## EXERCISE GOAL
With images removed, transcribe each record exactly as it appears.
DATA PROVIDED Start Marker
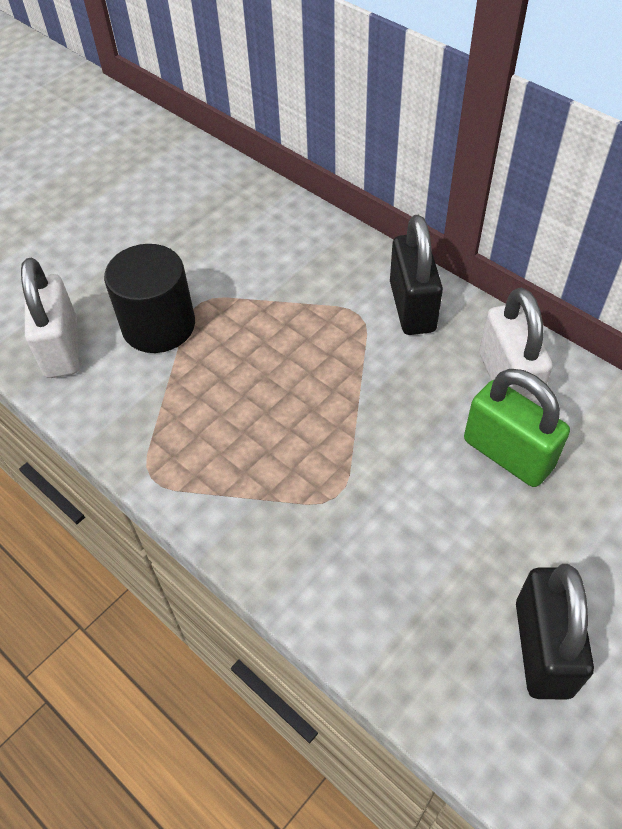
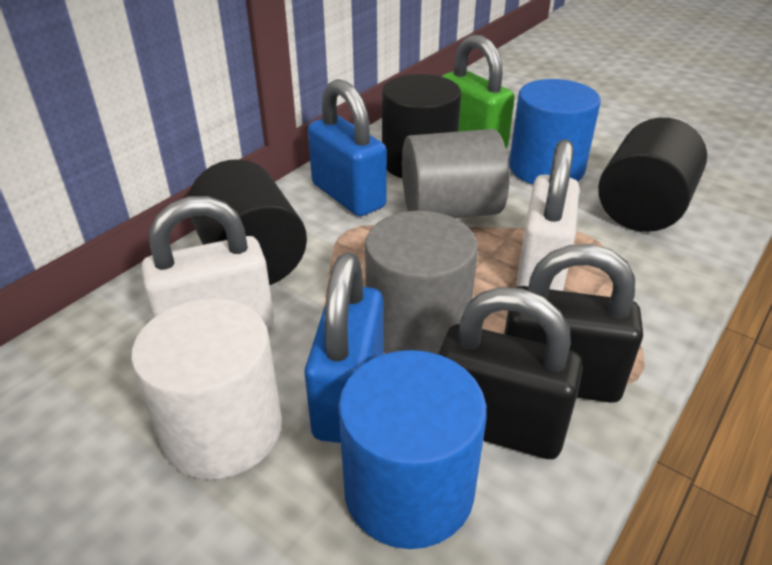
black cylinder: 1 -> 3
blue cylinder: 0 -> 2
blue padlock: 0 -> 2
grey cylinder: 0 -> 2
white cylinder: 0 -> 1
DATA PROVIDED End Marker
## EXERCISE OUTPUT
black cylinder: 1 -> 3
blue cylinder: 0 -> 2
blue padlock: 0 -> 2
grey cylinder: 0 -> 2
white cylinder: 0 -> 1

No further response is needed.